EXERCISE GOAL: Set the records down again in full, exactly as they are, apart from the images.
DATA RECORDS Block Start
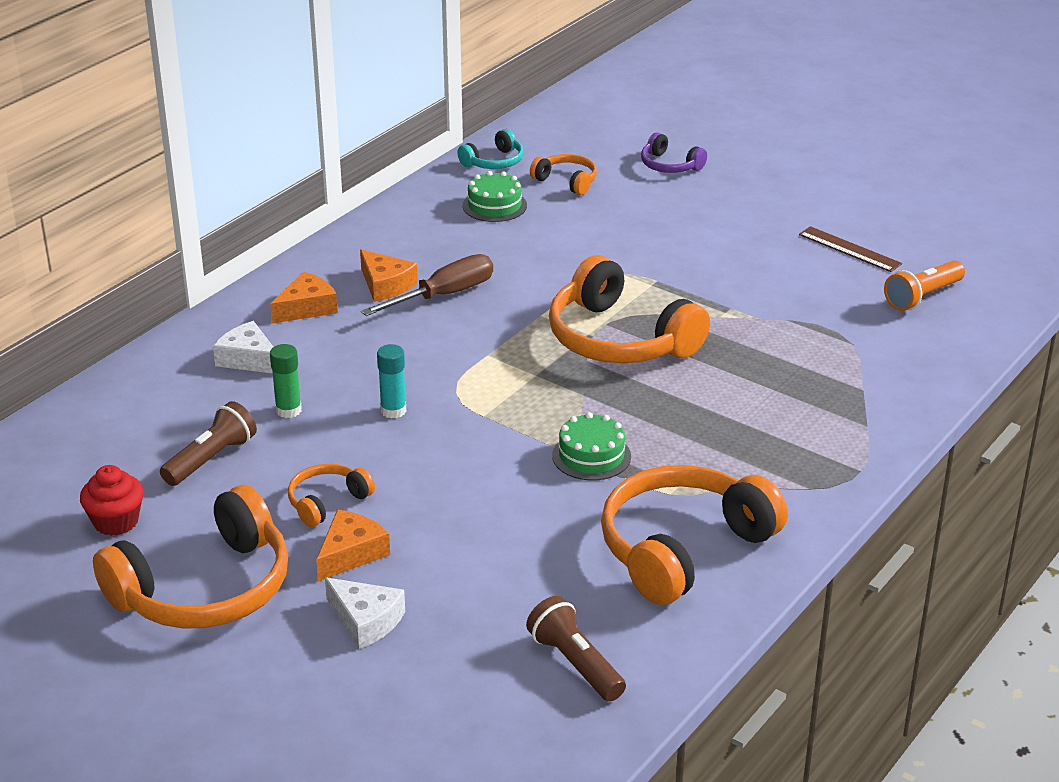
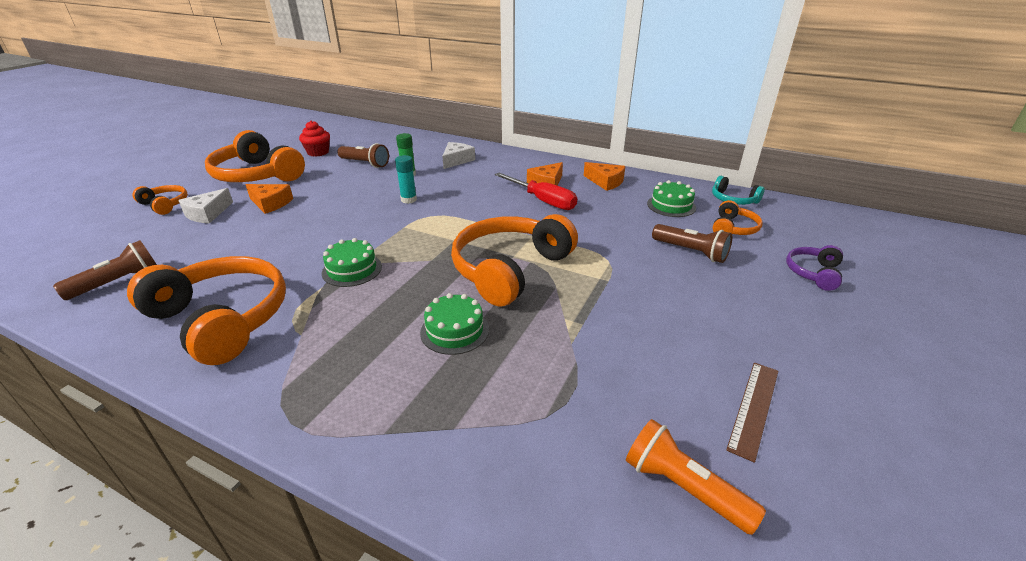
camera: 80 degrees right, 0 degrees up
orange cheese [270,272,338,323] -> orange cheese moved to [584,162,625,191]
orange headphones [288,463,375,527] -> orange headphones moved to [133,185,188,215]
brown screwdriver [361,254,493,316] -> red screwdriver [495,173,577,210]
none -> green cake [420,293,489,355]
none -> brown flashlight [652,224,732,263]

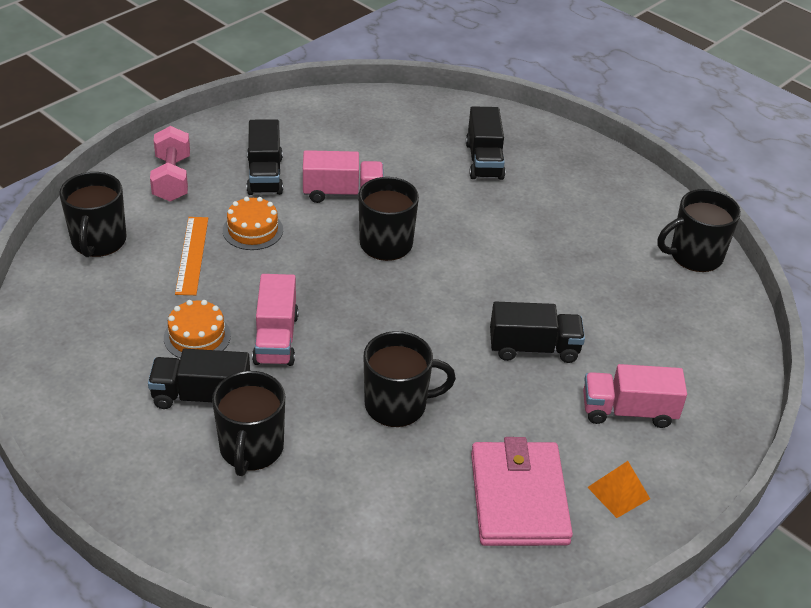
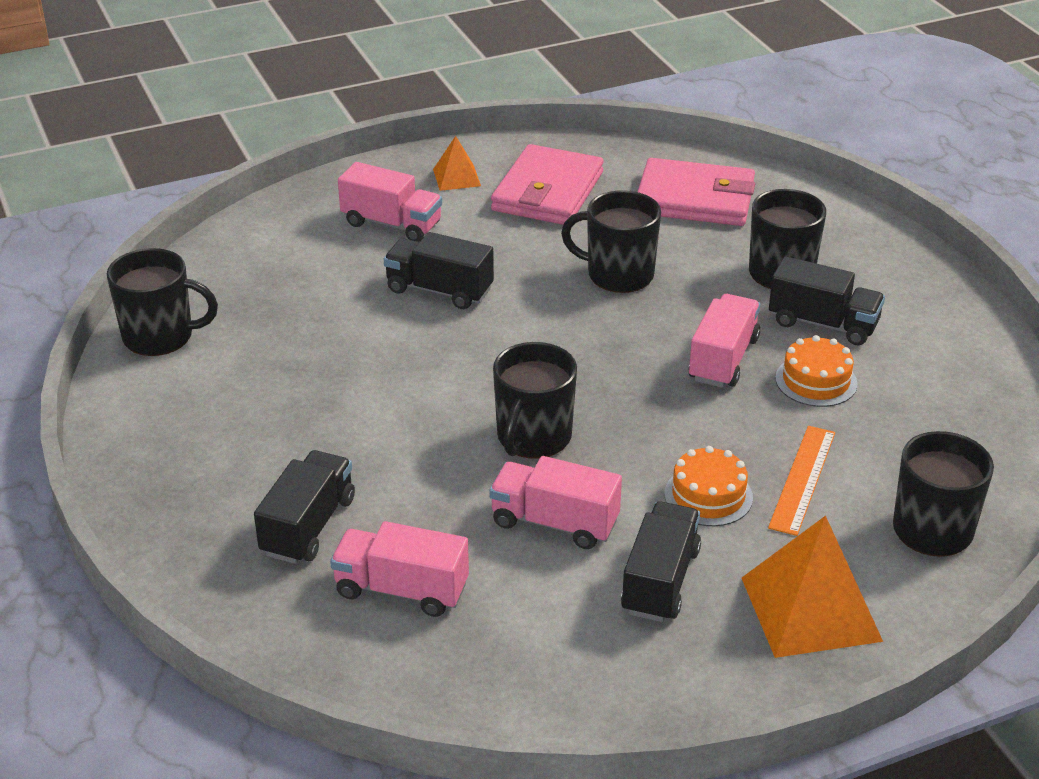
camera: 155 degrees left, 5 degrees down
pink dumbbell [150,126,190,202] -> orange pyramid [742,516,883,658]
none -> pink truck [330,521,469,617]
none -> pink wallet [638,158,755,226]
DATA RECORDS Block End
ANSWER TO THE PROBLEM:
camera: 80 degrees right, 0 degrees up
orange cheese [270,272,338,323] -> orange cheese moved to [584,162,625,191]
orange headphones [288,463,375,527] -> orange headphones moved to [133,185,188,215]
brown screwdriver [361,254,493,316] -> red screwdriver [495,173,577,210]
none -> green cake [420,293,489,355]
none -> brown flashlight [652,224,732,263]

camera: 155 degrees left, 5 degrees down
pink dumbbell [150,126,190,202] -> orange pyramid [742,516,883,658]
none -> pink truck [330,521,469,617]
none -> pink wallet [638,158,755,226]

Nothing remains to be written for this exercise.